>>>>

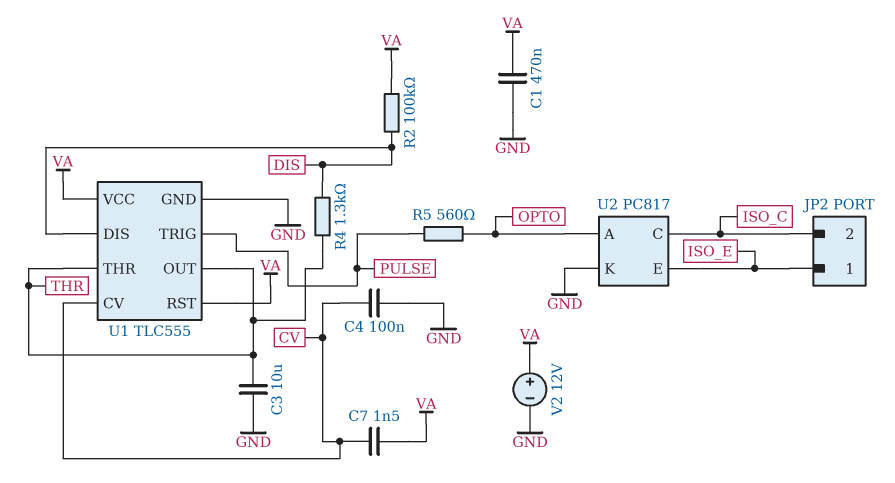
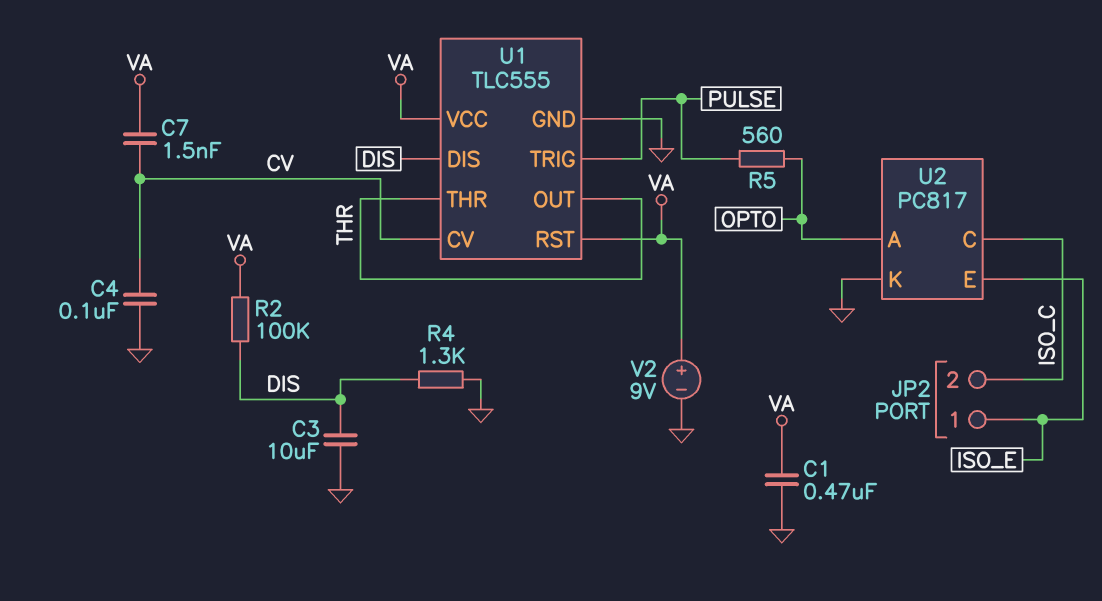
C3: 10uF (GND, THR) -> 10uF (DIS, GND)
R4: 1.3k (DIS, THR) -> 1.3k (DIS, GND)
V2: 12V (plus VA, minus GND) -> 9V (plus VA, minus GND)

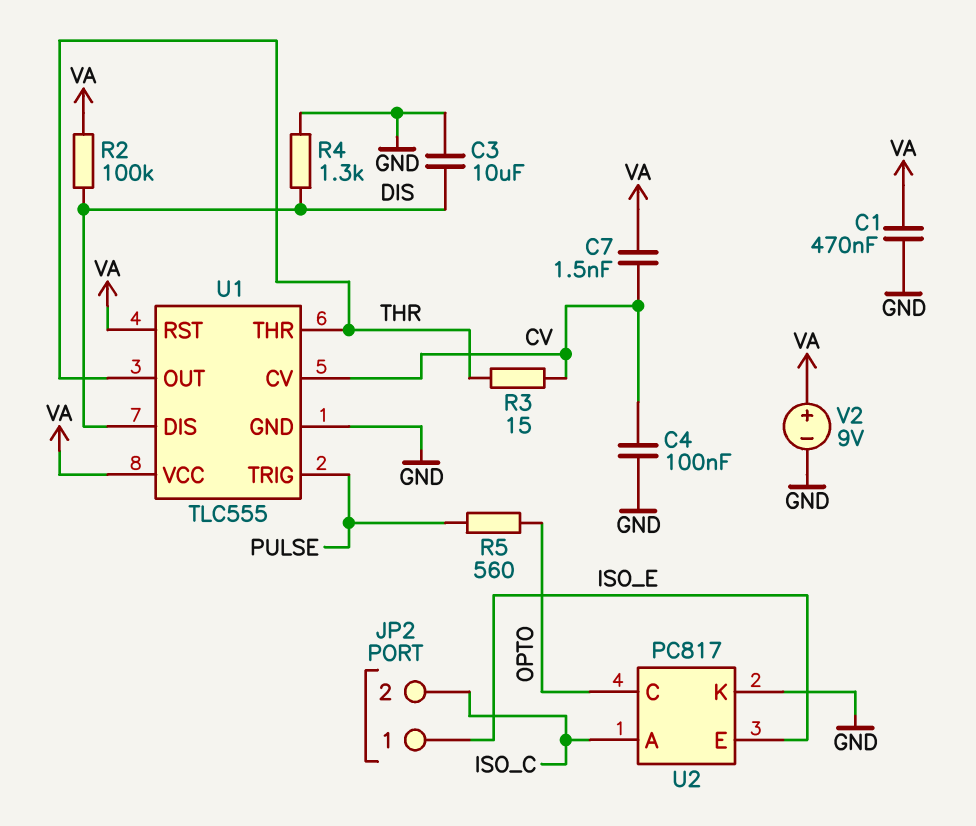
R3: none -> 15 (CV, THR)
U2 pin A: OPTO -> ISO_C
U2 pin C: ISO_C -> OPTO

<<<<

HOW TO COMPLETE THIS TASK. Write the data above out exactly. Leave out any pictures.

RESPONSE BELOW.
C3: 10uF (GND, THR) -> 10uF (DIS, GND)
R4: 1.3k (DIS, THR) -> 1.3k (DIS, GND)
V2: 12V (plus VA, minus GND) -> 9V (plus VA, minus GND)

R3: none -> 15 (CV, THR)
U2 pin A: OPTO -> ISO_C
U2 pin C: ISO_C -> OPTO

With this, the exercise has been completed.